> TASK DIRECTIONS: Reproduce word for word the lines between those holding "R8: 82k (N025, VS) -> 3.9k (N025, VS)" and "D4: LED orange", inclusive, and nothing else from the data below.

> SUPPLIED INFORMATION:
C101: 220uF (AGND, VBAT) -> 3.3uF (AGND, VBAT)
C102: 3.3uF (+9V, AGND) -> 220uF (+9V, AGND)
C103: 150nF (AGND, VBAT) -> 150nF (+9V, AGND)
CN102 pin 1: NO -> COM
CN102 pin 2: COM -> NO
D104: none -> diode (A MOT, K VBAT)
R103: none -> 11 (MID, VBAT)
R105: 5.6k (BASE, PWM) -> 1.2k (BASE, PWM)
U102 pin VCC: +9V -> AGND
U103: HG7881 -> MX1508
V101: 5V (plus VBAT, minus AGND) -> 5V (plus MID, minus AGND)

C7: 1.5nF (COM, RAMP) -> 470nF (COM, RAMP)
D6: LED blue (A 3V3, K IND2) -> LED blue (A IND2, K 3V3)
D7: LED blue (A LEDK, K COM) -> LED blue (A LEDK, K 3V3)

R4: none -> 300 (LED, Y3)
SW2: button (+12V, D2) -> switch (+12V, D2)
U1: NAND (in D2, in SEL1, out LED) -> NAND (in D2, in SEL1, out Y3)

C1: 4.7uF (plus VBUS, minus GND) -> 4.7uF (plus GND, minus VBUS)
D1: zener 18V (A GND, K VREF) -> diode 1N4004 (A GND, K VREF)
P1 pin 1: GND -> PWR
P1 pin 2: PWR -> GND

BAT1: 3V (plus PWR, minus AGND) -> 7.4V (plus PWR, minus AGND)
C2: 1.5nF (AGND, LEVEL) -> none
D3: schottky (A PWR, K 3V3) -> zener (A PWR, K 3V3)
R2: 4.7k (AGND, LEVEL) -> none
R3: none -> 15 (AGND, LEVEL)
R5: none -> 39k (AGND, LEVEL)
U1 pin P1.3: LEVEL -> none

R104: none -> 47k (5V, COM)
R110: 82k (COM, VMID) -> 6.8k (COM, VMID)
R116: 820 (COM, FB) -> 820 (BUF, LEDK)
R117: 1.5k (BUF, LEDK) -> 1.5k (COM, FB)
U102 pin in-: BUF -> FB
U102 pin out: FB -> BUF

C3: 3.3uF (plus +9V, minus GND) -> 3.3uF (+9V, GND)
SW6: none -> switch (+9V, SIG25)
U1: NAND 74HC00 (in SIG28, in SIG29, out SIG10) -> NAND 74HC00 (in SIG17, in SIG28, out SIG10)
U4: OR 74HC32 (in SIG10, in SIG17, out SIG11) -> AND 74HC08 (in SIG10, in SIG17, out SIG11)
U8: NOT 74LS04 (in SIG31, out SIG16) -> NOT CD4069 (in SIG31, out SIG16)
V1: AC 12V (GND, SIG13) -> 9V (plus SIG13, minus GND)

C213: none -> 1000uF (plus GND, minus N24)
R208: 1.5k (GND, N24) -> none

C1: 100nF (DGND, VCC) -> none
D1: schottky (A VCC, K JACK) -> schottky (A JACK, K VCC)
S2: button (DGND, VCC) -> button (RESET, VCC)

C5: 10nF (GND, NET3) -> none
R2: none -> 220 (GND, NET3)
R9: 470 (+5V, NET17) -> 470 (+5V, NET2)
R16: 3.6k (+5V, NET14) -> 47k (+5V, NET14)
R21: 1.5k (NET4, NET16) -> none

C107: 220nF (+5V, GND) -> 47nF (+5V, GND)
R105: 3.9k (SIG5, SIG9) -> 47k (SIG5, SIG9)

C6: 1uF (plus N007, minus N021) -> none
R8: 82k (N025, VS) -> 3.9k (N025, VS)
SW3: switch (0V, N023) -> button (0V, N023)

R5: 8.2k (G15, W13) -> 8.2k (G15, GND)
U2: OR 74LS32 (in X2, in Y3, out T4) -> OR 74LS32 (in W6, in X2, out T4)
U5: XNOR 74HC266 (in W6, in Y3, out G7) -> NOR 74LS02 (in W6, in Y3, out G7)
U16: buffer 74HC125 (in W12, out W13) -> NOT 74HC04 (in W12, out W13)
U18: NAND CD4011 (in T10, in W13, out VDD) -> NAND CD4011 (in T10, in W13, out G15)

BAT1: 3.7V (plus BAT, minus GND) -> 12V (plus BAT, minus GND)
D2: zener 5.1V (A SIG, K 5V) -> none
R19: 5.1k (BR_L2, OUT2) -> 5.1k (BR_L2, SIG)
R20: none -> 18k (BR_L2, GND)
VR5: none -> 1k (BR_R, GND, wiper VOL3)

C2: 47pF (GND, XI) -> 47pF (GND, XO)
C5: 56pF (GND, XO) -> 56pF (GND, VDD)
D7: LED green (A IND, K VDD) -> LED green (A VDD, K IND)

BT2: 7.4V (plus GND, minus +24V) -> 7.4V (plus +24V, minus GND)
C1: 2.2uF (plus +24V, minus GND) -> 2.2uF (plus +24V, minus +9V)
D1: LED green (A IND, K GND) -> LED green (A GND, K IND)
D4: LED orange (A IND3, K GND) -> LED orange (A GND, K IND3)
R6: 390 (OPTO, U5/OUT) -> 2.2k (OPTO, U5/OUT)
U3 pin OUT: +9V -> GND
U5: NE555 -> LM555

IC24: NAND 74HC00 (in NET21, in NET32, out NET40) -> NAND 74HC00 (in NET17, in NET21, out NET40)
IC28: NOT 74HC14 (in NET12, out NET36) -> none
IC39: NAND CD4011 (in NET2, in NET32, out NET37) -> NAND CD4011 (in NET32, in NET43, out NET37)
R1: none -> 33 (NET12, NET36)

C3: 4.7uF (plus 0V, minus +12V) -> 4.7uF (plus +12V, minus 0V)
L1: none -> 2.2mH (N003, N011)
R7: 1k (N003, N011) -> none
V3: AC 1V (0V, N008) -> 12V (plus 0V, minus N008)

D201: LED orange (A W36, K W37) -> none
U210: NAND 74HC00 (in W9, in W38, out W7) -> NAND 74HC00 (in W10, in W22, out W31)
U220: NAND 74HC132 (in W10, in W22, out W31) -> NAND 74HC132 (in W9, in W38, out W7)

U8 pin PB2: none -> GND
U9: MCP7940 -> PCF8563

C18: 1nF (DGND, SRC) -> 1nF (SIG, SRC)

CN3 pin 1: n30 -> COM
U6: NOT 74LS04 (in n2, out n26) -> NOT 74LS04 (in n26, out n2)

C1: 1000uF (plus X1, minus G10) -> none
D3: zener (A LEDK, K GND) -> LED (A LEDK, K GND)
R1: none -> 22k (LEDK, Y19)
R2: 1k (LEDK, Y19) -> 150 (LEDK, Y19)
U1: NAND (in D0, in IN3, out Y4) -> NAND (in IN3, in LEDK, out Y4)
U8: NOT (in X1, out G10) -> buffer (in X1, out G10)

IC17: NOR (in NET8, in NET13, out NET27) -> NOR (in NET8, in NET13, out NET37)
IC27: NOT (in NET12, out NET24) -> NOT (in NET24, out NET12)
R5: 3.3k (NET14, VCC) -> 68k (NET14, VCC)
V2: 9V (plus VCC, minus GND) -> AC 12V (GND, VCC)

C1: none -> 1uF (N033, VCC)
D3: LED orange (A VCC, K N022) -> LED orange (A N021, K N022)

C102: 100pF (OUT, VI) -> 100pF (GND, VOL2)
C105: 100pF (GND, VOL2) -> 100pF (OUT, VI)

> EXERCISE RESPONSE:
R8: 82k (N025, VS) -> 3.9k (N025, VS)
SW3: switch (0V, N023) -> button (0V, N023)

R5: 8.2k (G15, W13) -> 8.2k (G15, GND)
U2: OR 74LS32 (in X2, in Y3, out T4) -> OR 74LS32 (in W6, in X2, out T4)
U5: XNOR 74HC266 (in W6, in Y3, out G7) -> NOR 74LS02 (in W6, in Y3, out G7)
U16: buffer 74HC125 (in W12, out W13) -> NOT 74HC04 (in W12, out W13)
U18: NAND CD4011 (in T10, in W13, out VDD) -> NAND CD4011 (in T10, in W13, out G15)

BAT1: 3.7V (plus BAT, minus GND) -> 12V (plus BAT, minus GND)
D2: zener 5.1V (A SIG, K 5V) -> none
R19: 5.1k (BR_L2, OUT2) -> 5.1k (BR_L2, SIG)
R20: none -> 18k (BR_L2, GND)
VR5: none -> 1k (BR_R, GND, wiper VOL3)

C2: 47pF (GND, XI) -> 47pF (GND, XO)
C5: 56pF (GND, XO) -> 56pF (GND, VDD)
D7: LED green (A IND, K VDD) -> LED green (A VDD, K IND)

BT2: 7.4V (plus GND, minus +24V) -> 7.4V (plus +24V, minus GND)
C1: 2.2uF (plus +24V, minus GND) -> 2.2uF (plus +24V, minus +9V)
D1: LED green (A IND, K GND) -> LED green (A GND, K IND)
D4: LED orange (A IND3, K GND) -> LED orange (A GND, K IND3)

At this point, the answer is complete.